__Information supplied__:
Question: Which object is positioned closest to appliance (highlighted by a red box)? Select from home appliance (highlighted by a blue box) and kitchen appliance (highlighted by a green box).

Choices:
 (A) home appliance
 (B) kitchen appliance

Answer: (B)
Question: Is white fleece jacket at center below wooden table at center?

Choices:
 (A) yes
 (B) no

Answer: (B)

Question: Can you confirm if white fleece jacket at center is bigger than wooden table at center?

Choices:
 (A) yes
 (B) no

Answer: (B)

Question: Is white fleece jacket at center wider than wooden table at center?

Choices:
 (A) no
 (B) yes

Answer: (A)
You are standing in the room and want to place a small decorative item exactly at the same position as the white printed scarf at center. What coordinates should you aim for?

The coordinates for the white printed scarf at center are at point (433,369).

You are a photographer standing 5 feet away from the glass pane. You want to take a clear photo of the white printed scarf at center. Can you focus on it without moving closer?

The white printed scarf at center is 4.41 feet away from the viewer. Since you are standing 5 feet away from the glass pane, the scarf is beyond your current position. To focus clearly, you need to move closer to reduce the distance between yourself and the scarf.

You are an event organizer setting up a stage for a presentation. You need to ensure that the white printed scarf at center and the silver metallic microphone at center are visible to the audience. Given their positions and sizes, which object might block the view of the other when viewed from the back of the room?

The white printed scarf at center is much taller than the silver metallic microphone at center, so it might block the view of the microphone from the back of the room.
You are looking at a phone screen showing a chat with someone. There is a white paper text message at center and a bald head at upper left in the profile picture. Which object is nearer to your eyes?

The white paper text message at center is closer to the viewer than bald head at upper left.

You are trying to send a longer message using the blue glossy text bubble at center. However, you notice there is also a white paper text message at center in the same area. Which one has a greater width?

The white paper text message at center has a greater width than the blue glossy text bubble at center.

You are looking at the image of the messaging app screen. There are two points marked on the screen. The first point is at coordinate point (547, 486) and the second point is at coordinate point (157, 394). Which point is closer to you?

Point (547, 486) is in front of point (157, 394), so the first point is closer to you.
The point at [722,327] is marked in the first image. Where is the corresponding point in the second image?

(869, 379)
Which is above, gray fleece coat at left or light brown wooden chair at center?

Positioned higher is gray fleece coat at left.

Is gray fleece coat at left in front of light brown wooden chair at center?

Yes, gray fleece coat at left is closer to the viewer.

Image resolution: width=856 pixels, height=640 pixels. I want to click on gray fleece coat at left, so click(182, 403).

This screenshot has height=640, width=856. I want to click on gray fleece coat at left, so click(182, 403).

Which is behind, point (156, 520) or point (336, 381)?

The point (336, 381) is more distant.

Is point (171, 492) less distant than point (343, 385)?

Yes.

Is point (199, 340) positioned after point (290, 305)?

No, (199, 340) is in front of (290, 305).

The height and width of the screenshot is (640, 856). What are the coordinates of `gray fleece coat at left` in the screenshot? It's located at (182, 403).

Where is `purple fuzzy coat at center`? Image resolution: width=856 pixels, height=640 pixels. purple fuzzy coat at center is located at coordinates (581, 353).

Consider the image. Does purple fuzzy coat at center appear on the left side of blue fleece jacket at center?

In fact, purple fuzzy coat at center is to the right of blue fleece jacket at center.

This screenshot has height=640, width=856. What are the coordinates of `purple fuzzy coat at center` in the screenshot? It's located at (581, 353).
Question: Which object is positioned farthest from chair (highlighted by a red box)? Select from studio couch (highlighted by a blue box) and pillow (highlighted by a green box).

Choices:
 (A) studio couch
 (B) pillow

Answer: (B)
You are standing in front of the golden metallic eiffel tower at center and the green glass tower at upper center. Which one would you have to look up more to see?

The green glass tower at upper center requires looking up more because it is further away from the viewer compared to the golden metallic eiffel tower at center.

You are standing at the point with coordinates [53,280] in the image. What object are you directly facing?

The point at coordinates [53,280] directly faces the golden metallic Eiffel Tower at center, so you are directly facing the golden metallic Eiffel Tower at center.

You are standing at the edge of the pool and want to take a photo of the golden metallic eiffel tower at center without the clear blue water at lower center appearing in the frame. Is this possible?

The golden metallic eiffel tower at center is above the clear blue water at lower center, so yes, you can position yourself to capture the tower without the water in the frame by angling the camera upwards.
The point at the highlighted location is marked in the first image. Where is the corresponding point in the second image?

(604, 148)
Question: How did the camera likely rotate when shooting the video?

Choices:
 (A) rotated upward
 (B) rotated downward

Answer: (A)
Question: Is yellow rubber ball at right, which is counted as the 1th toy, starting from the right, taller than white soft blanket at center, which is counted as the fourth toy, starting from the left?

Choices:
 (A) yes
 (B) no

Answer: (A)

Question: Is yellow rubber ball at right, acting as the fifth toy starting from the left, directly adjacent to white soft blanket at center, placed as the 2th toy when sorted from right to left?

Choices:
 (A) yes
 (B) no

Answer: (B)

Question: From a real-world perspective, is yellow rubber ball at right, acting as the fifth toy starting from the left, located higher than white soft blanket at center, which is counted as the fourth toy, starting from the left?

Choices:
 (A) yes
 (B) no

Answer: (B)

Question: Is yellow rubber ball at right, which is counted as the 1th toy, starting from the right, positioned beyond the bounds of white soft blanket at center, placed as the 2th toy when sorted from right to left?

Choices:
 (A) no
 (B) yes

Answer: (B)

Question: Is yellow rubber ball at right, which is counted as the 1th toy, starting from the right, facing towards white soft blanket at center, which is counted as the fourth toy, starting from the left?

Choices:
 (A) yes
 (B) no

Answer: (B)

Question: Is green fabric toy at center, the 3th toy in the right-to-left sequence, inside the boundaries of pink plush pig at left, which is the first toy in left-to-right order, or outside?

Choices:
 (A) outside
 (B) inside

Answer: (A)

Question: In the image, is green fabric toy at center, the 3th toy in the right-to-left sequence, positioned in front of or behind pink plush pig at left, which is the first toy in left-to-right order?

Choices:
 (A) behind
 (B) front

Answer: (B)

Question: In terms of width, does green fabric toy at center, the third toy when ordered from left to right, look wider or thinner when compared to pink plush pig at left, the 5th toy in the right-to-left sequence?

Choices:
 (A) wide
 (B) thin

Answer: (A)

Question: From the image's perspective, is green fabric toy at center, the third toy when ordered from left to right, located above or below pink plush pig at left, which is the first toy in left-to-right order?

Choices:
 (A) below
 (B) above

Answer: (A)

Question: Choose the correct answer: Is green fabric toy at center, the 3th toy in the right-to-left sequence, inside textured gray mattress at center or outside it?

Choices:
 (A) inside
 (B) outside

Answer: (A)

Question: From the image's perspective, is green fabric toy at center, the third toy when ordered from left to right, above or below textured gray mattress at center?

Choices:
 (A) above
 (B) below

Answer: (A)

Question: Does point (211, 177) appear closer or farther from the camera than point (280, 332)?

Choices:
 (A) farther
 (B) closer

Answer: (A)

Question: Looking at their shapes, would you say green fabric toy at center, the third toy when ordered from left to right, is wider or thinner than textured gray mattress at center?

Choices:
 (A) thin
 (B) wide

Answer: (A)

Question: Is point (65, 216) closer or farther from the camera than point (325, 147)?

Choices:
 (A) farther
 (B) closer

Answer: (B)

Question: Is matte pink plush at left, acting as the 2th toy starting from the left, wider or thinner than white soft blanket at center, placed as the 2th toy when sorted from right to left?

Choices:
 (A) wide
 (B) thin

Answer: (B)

__Task prompt__: Turn every line of the records above into a numbered list, leaving out the blank lines.

__Answer to this task__:
1. Question: Which object is positioned closest to appliance (highlighted by a red box)? Select from home appliance (highlighted by a blue box) and kitchen appliance (highlighted by a green box).
2. Choices:
3.  (A) home appliance
4.  (B) kitchen appliance
5. Answer: (B)
6. Question: Is white fleece jacket at center below wooden table at center?
7. Choices:
8.  (A) yes
9.  (B) no
10. Answer: (B)
11. Question: Can you confirm if white fleece jacket at center is bigger than wooden table at center?
12. Choices:
13.  (A) yes
14.  (B) no
15. Answer: (B)
16. Question: Is white fleece jacket at center wider than wooden table at center?
17. Choices:
18.  (A) no
19.  (B) yes
20. Answer: (A)
21. You are standing in the room and want to place a small decorative item exactly at the same position as the white printed scarf at center. What coordinates should you aim for?
22. The coordinates for the white printed scarf at center are at point (433,369).
23. You are a photographer standing 5 feet away from the glass pane. You want to take a clear photo of the white printed scarf at center. Can you focus on it without moving closer?
24. The white printed scarf at center is 4.41 feet away from the viewer. Since you are standing 5 feet away from the glass pane, the scarf is beyond your current position. To focus clearly, you need to move closer to reduce the distance between yourself and the scarf.
25. You are an event organizer setting up a stage for a presentation. You need to ensure that the white printed scarf at center and the silver metallic microphone at center are visible to the audience. Given their positions and sizes, which object might block the view of the other when viewed from the back of the room?
26. The white printed scarf at center is much taller than the silver metallic microphone at center, so it might block the view of the microphone from the back of the room.
27. You are looking at a phone screen showing a chat with someone. There is a white paper text message at center and a bald head at upper left in the profile picture. Which object is nearer to your eyes?
28. The white paper text message at center is closer to the viewer than bald head at upper left.
29. You are trying to send a longer message using the blue glossy text bubble at center. However, you notice there is also a white paper text message at center in the same area. Which one has a greater width?
30. The white paper text message at center has a greater width than the blue glossy text bubble at center.
31. You are looking at the image of the messaging app screen. There are two points marked on the screen. The first point is at coordinate point (547, 486) and the second point is at coordinate point (157, 394). Which point is closer to you?
32. Point (547, 486) is in front of point (157, 394), so the first point is closer to you.
33. The point at [722,327] is marked in the first image. Where is the corresponding point in the second image?
34. (869, 379)
35. Which is above, gray fleece coat at left or light brown wooden chair at center?
36. Positioned higher is gray fleece coat at left.
37. Is gray fleece coat at left in front of light brown wooden chair at center?
38. Yes, gray fleece coat at left is closer to the viewer.
39. Image resolution: width=856 pixels, height=640 pixels. I want to click on gray fleece coat at left, so click(182, 403).
40. This screenshot has height=640, width=856. I want to click on gray fleece coat at left, so click(182, 403).
41. Which is behind, point (156, 520) or point (336, 381)?
42. The point (336, 381) is more distant.
43. Is point (171, 492) less distant than point (343, 385)?
44. Yes.
45. Is point (199, 340) positioned after point (290, 305)?
46. No, (199, 340) is in front of (290, 305).
47. The height and width of the screenshot is (640, 856). What are the coordinates of `gray fleece coat at left` in the screenshot? It's located at (182, 403).
48. Where is `purple fuzzy coat at center`? Image resolution: width=856 pixels, height=640 pixels. purple fuzzy coat at center is located at coordinates (581, 353).
49. Consider the image. Does purple fuzzy coat at center appear on the left side of blue fleece jacket at center?
50. In fact, purple fuzzy coat at center is to the right of blue fleece jacket at center.
51. This screenshot has height=640, width=856. What are the coordinates of `purple fuzzy coat at center` in the screenshot? It's located at (581, 353).
52. Question: Which object is positioned farthest from chair (highlighted by a red box)? Select from studio couch (highlighted by a blue box) and pillow (highlighted by a green box).
53. Choices:
54.  (A) studio couch
55.  (B) pillow
56. Answer: (B)
57. You are standing in front of the golden metallic eiffel tower at center and the green glass tower at upper center. Which one would you have to look up more to see?
58. The green glass tower at upper center requires looking up more because it is further away from the viewer compared to the golden metallic eiffel tower at center.
59. You are standing at the point with coordinates [53,280] in the image. What object are you directly facing?
60. The point at coordinates [53,280] directly faces the golden metallic Eiffel Tower at center, so you are directly facing the golden metallic Eiffel Tower at center.
61. You are standing at the edge of the pool and want to take a photo of the golden metallic eiffel tower at center without the clear blue water at lower center appearing in the frame. Is this possible?
62. The golden metallic eiffel tower at center is above the clear blue water at lower center, so yes, you can position yourself to capture the tower without the water in the frame by angling the camera upwards.
63. The point at the highlighted location is marked in the first image. Where is the corresponding point in the second image?
64. (604, 148)
65. Question: How did the camera likely rotate when shooting the video?
66. Choices:
67.  (A) rotated upward
68.  (B) rotated downward
69. Answer: (A)
70. Question: Is yellow rubber ball at right, which is counted as the 1th toy, starting from the right, taller than white soft blanket at center, which is counted as the fourth toy, starting from the left?
71. Choices:
72.  (A) yes
73.  (B) no
74. Answer: (A)
75. Question: Is yellow rubber ball at right, acting as the fifth toy starting from the left, directly adjacent to white soft blanket at center, placed as the 2th toy when sorted from right to left?
76. Choices:
77.  (A) yes
78.  (B) no
79. Answer: (B)
80. Question: From a real-world perspective, is yellow rubber ball at right, acting as the fifth toy starting from the left, located higher than white soft blanket at center, which is counted as the fourth toy, starting from the left?
81. Choices:
82.  (A) yes
83.  (B) no
84. Answer: (B)
85. Question: Is yellow rubber ball at right, which is counted as the 1th toy, starting from the right, positioned beyond the bounds of white soft blanket at center, placed as the 2th toy when sorted from right to left?
86. Choices:
87.  (A) no
88.  (B) yes
89. Answer: (B)
90. Question: Is yellow rubber ball at right, which is counted as the 1th toy, starting from the right, facing towards white soft blanket at center, which is counted as the fourth toy, starting from the left?
91. Choices:
92.  (A) yes
93.  (B) no
94. Answer: (B)
95. Question: Is green fabric toy at center, the 3th toy in the right-to-left sequence, inside the boundaries of pink plush pig at left, which is the first toy in left-to-right order, or outside?
96. Choices:
97.  (A) outside
98.  (B) inside
99. Answer: (A)
100. Question: In the image, is green fabric toy at center, the 3th toy in the right-to-left sequence, positioned in front of or behind pink plush pig at left, which is the first toy in left-to-right order?
101. Choices:
102.  (A) behind
103.  (B) front
104. Answer: (B)
105. Question: In terms of width, does green fabric toy at center, the third toy when ordered from left to right, look wider or thinner when compared to pink plush pig at left, the 5th toy in the right-to-left sequence?
106. Choices:
107.  (A) wide
108.  (B) thin
109. Answer: (A)
110. Question: From the image's perspective, is green fabric toy at center, the third toy when ordered from left to right, located above or below pink plush pig at left, which is the first toy in left-to-right order?
111. Choices:
112.  (A) below
113.  (B) above
114. Answer: (A)
115. Question: Choose the correct answer: Is green fabric toy at center, the 3th toy in the right-to-left sequence, inside textured gray mattress at center or outside it?
116. Choices:
117.  (A) inside
118.  (B) outside
119. Answer: (A)
120. Question: From the image's perspective, is green fabric toy at center, the third toy when ordered from left to right, above or below textured gray mattress at center?
121. Choices:
122.  (A) above
123.  (B) below
124. Answer: (A)
125. Question: Does point (211, 177) appear closer or farther from the camera than point (280, 332)?
126. Choices:
127.  (A) farther
128.  (B) closer
129. Answer: (A)
130. Question: Looking at their shapes, would you say green fabric toy at center, the third toy when ordered from left to right, is wider or thinner than textured gray mattress at center?
131. Choices:
132.  (A) thin
133.  (B) wide
134. Answer: (A)
135. Question: Is point (65, 216) closer or farther from the camera than point (325, 147)?
136. Choices:
137.  (A) farther
138.  (B) closer
139. Answer: (B)
140. Question: Is matte pink plush at left, acting as the 2th toy starting from the left, wider or thinner than white soft blanket at center, placed as the 2th toy when sorted from right to left?
141. Choices:
142.  (A) wide
143.  (B) thin
144. Answer: (B)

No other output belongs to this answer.